▶ **WHAT YOU SHOULD DO**
Once the line with "pink rectangle: (342, 80)" is found, return it along with every line after it, exactly, through the end of the material.

▶ **RECORD SET**
+ + + + +

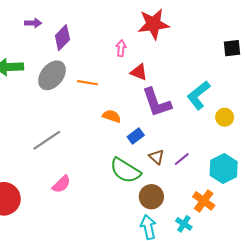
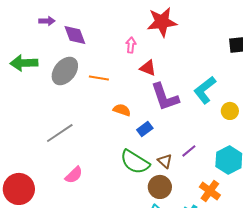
purple diamond: (62, 38) -> (75, 35), turned -65
brown triangle: (157, 157) -> (165, 161), moved

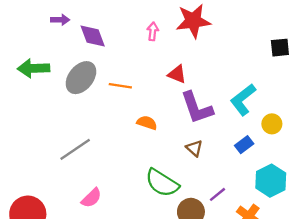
pink arrow: (131, 45) -> (153, 31), moved
blue rectangle: (145, 129) -> (244, 145), moved
purple line: (189, 151) -> (218, 194), moved
brown triangle: (165, 161) -> (194, 148), moved

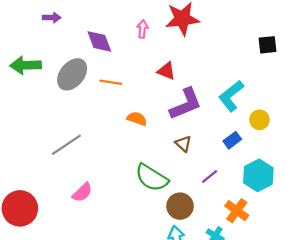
purple diamond: (93, 36) -> (99, 41), moved
purple L-shape: (197, 108) -> (186, 104), turned -93
purple line: (218, 194) -> (210, 177), moved

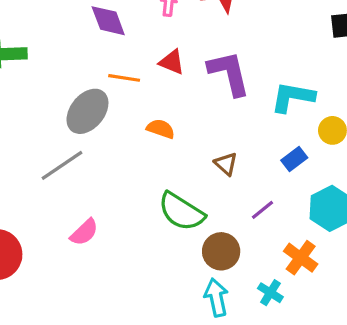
red triangle: (166, 71) -> (172, 62), moved
gray ellipse: (72, 74) -> (87, 111), moved
cyan L-shape: (231, 96) -> (293, 97), turned 48
purple L-shape: (186, 104) -> (229, 73), moved, turned -81

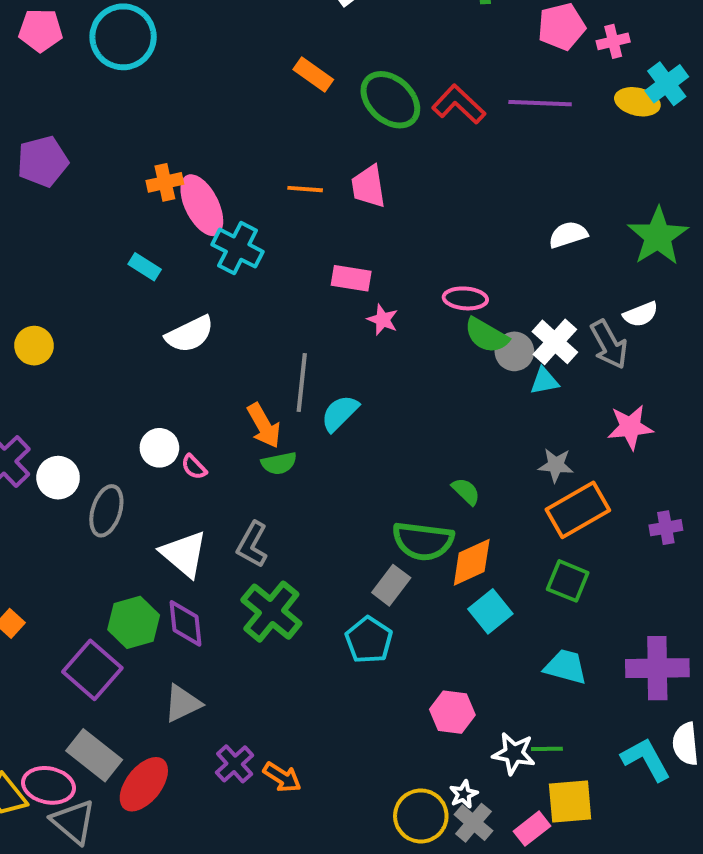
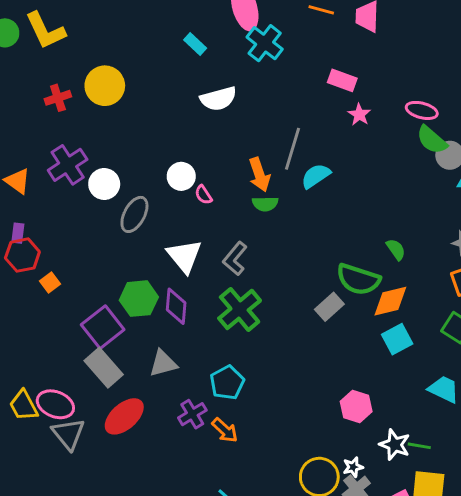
yellow circle: (34, 346) -> (105, 86), size x1.4
cyan pentagon: (369, 640) -> (227, 383), moved
gray rectangle: (94, 755) -> (104, 368), moved

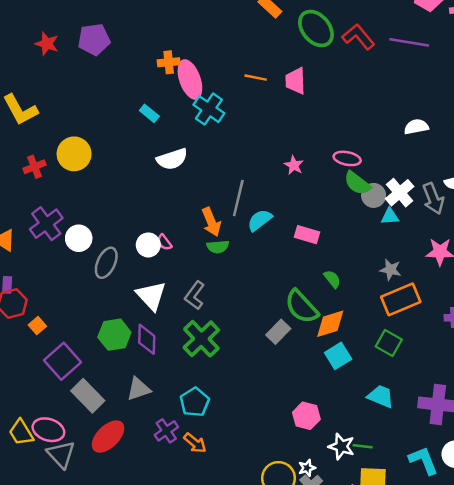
pink rectangle: (342, 80) -> (307, 235), moved
white circle: (181, 176) -> (148, 245), moved
green semicircle: (358, 279) -> (302, 307), turned 33
purple square: (103, 327) -> (63, 361), moved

+ + + + +

▶ **ANSWER TO THIS PROBLEM**
pink rectangle: (342, 80) -> (307, 235), moved
white circle: (181, 176) -> (148, 245), moved
green semicircle: (358, 279) -> (302, 307), turned 33
purple square: (103, 327) -> (63, 361), moved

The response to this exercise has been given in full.